- **Action item**: What is needed here is an exact repetition of the records below, beginning at the line that has "(621, 336) = (580, 328): orange" and stopping after the line that has "(866, 507) = (604, 630): none".

- **Recorded data**:
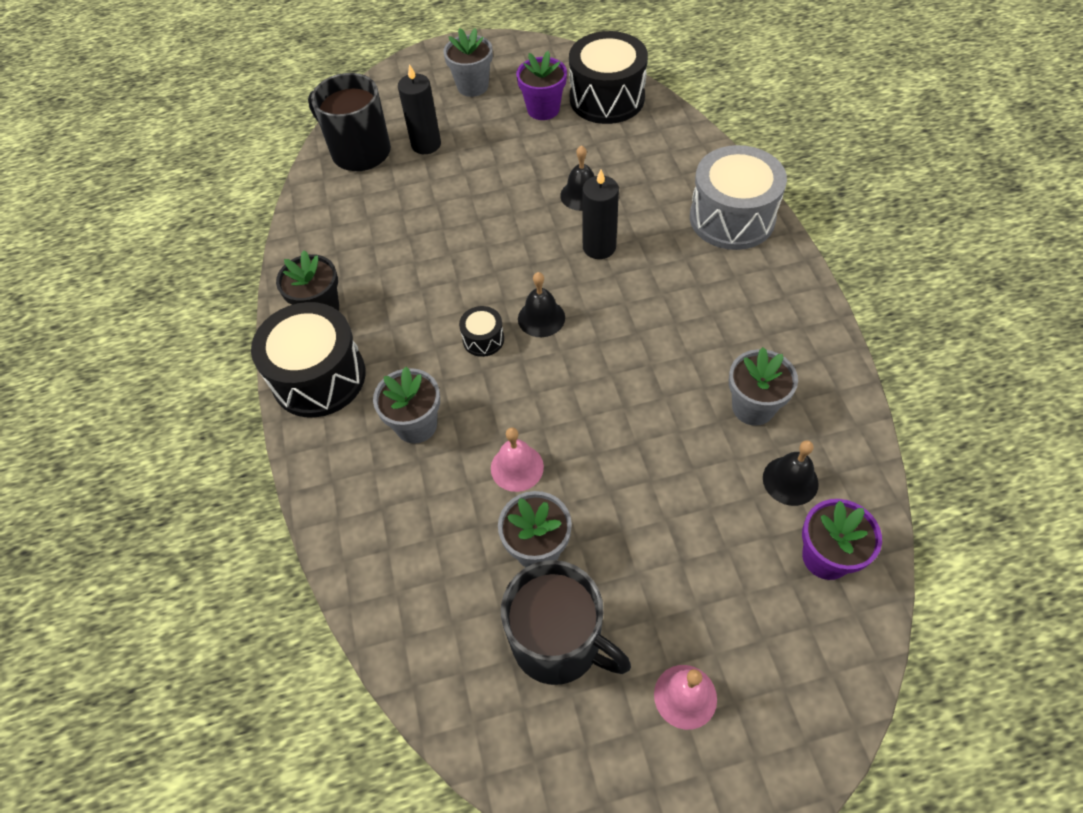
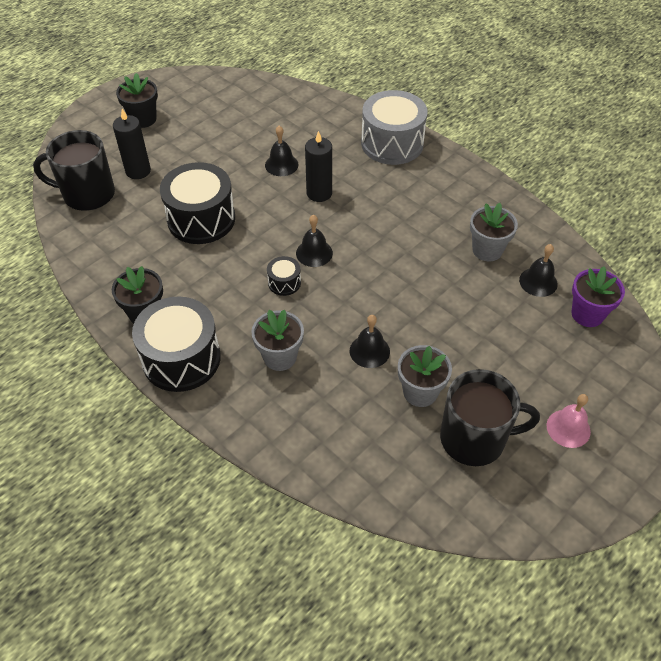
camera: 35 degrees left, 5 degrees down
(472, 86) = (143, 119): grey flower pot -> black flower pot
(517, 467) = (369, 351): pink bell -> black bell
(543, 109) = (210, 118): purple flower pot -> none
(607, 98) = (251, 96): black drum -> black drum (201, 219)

==

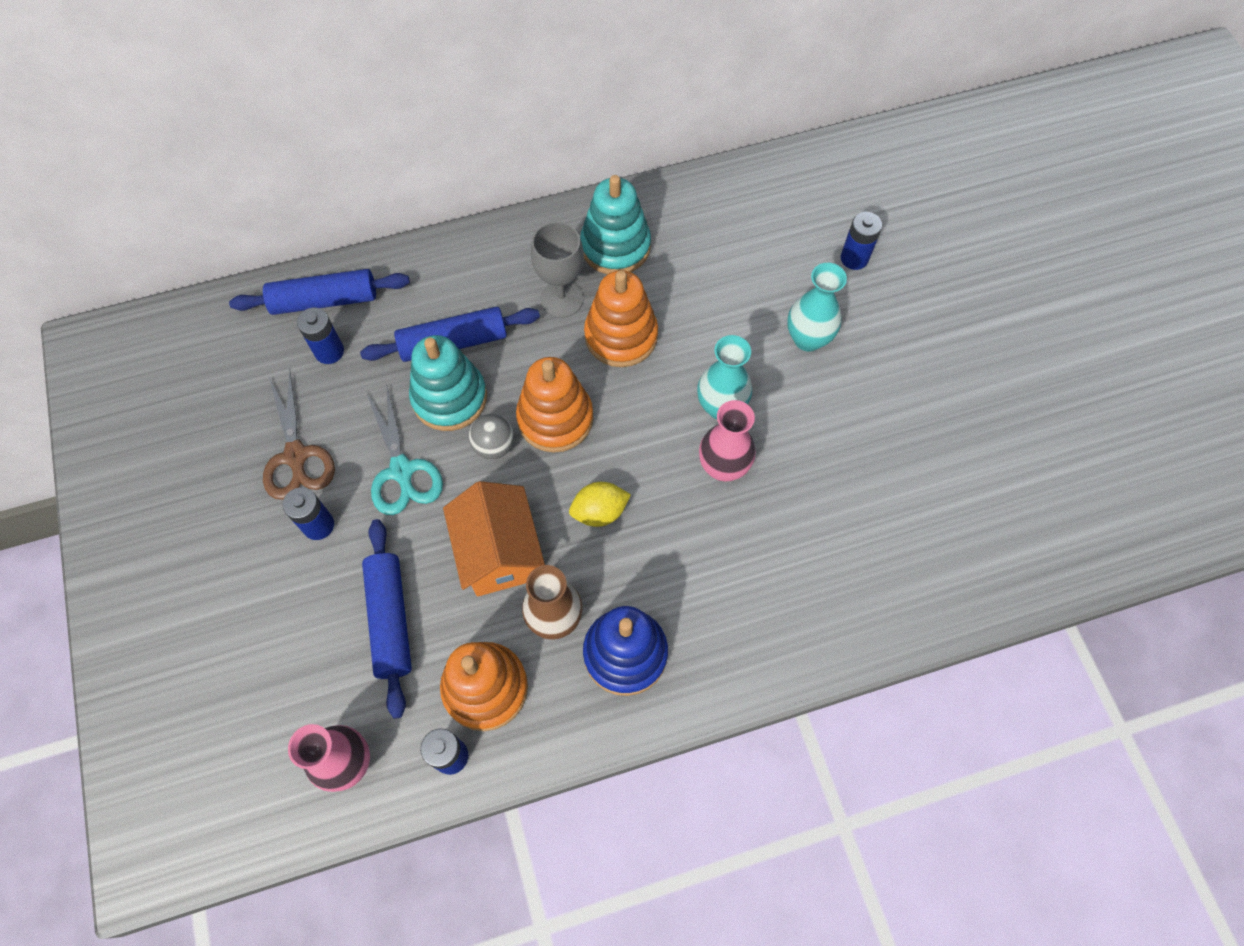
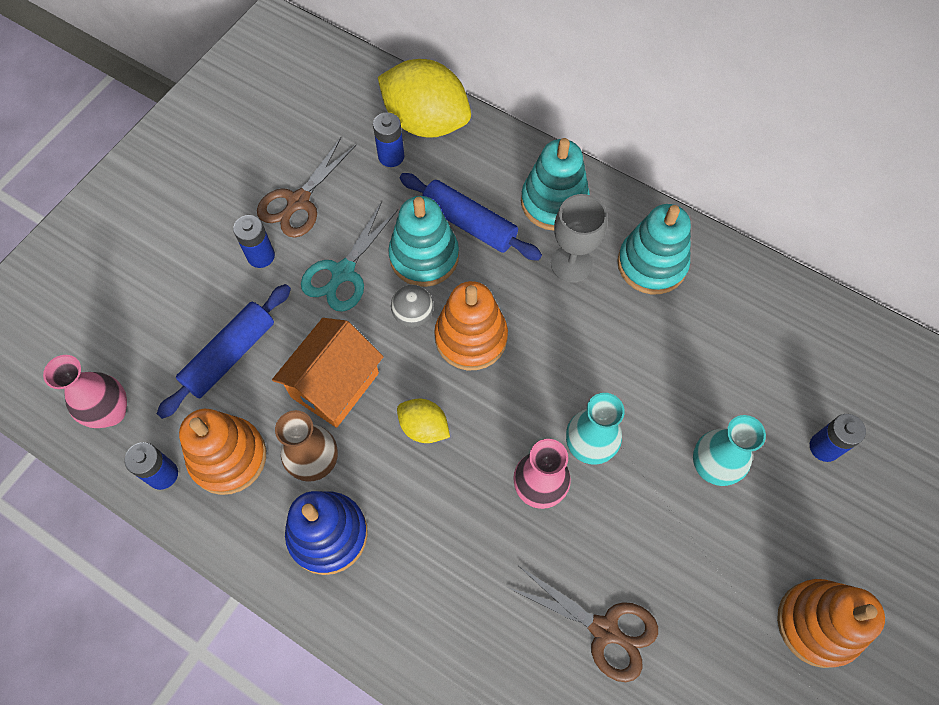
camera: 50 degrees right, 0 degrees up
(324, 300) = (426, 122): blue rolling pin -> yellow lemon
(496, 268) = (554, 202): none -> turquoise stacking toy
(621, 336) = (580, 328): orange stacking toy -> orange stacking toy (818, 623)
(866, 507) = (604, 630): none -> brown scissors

- **Answer box**:
(621, 336) = (580, 328): orange stacking toy -> orange stacking toy (818, 623)
(866, 507) = (604, 630): none -> brown scissors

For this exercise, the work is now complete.